▸ **Data to process**:

-.-.-

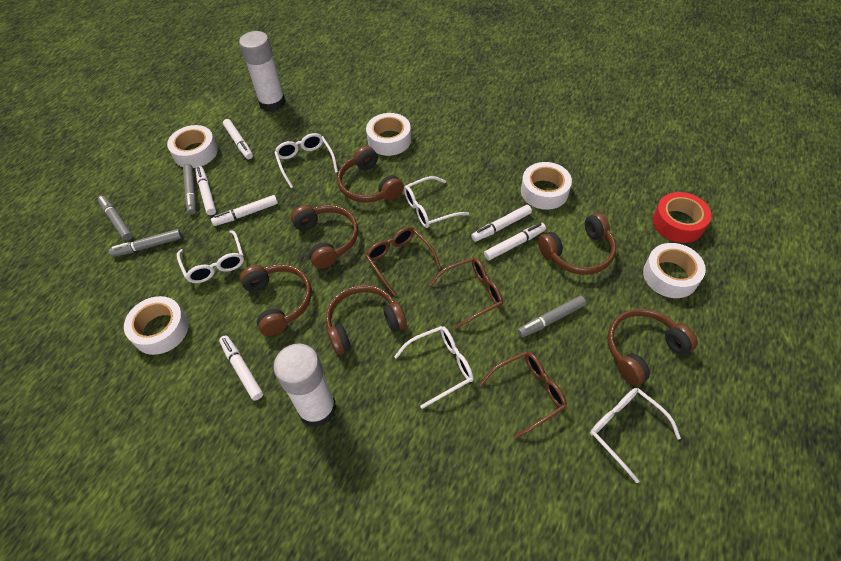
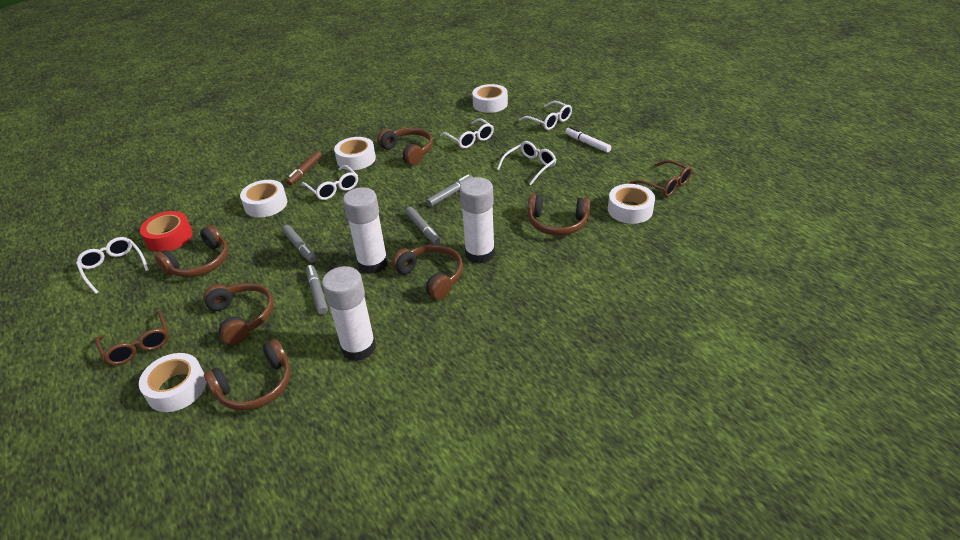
brown glasses: 3 -> 2
brown marker: 0 -> 1
white glue stick: 2 -> 3
white marker: 6 -> 1

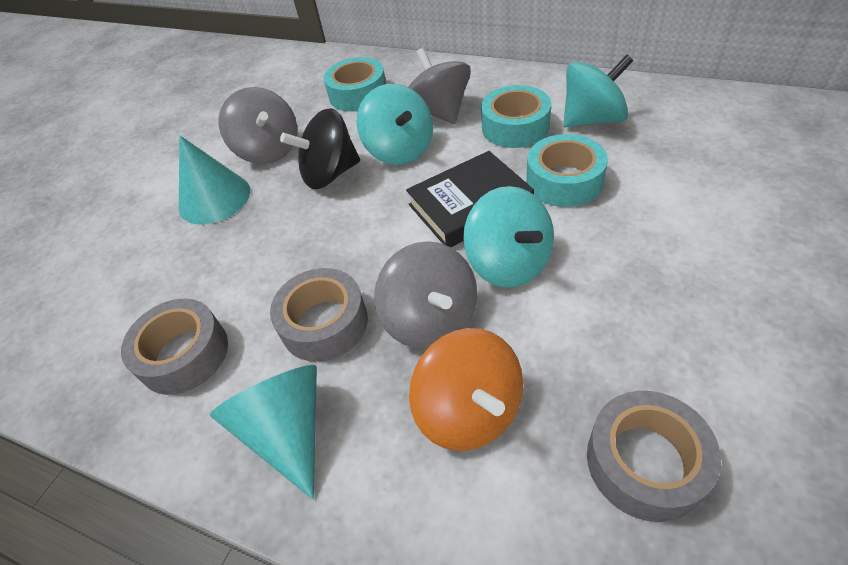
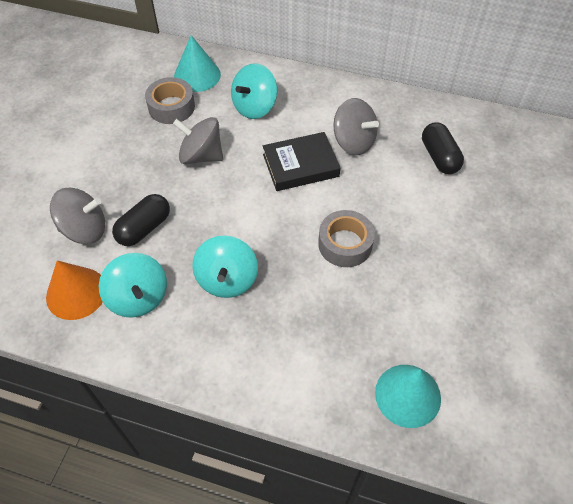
black capsule: 0 -> 2
black spinning top: 1 -> 0
grey tape: 3 -> 2
orange cone: 0 -> 1
orange spinning top: 1 -> 0
turquoise tape: 3 -> 0

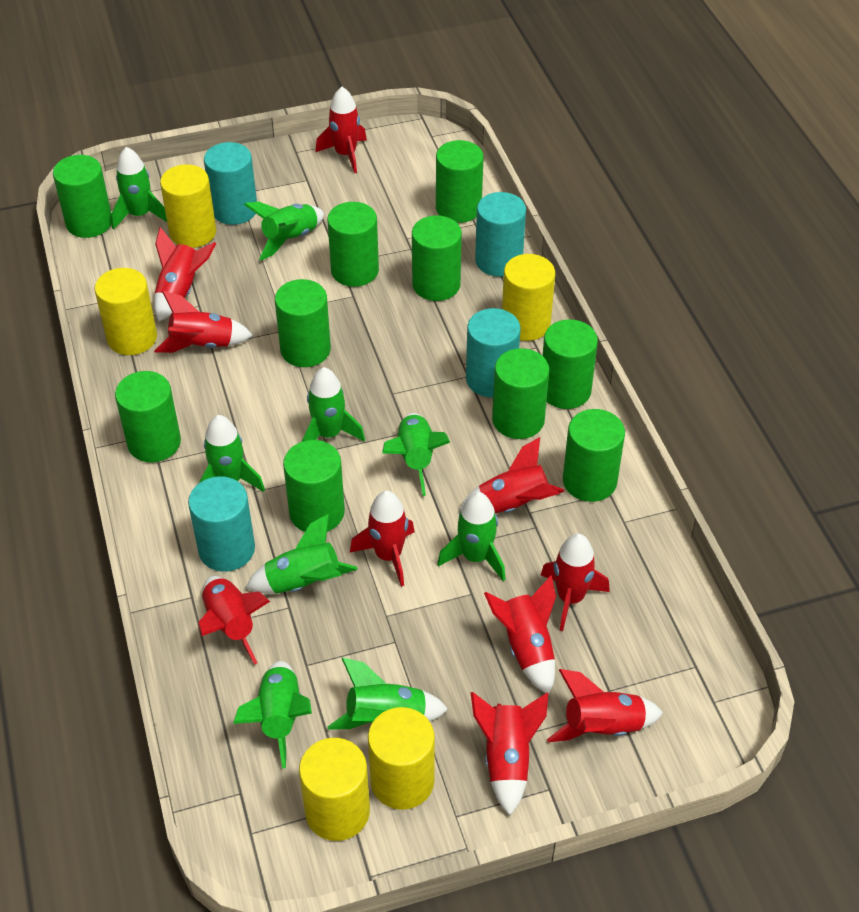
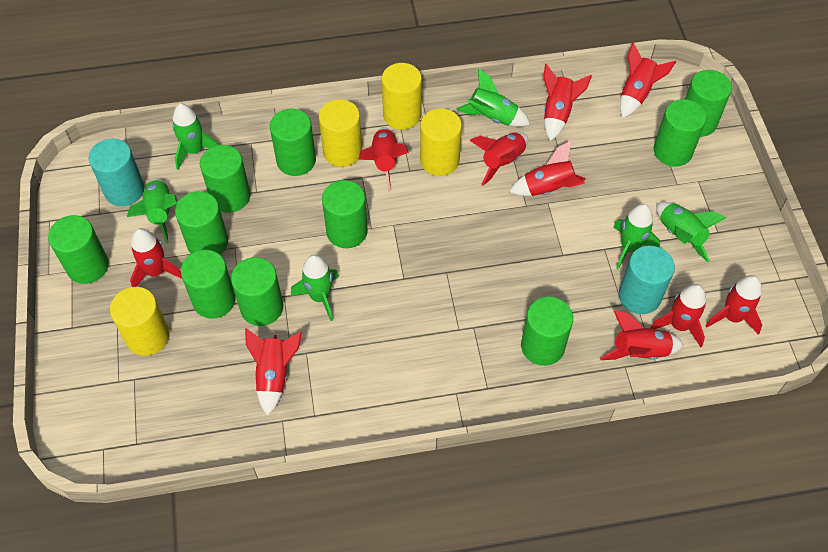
green rocket: 9 -> 6
turquoise cylinder: 4 -> 2
yellow cylinder: 5 -> 4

-.-.-

Extract all lines from the data in which "cylinder" is found.

turquoise cylinder: 4 -> 2
yellow cylinder: 5 -> 4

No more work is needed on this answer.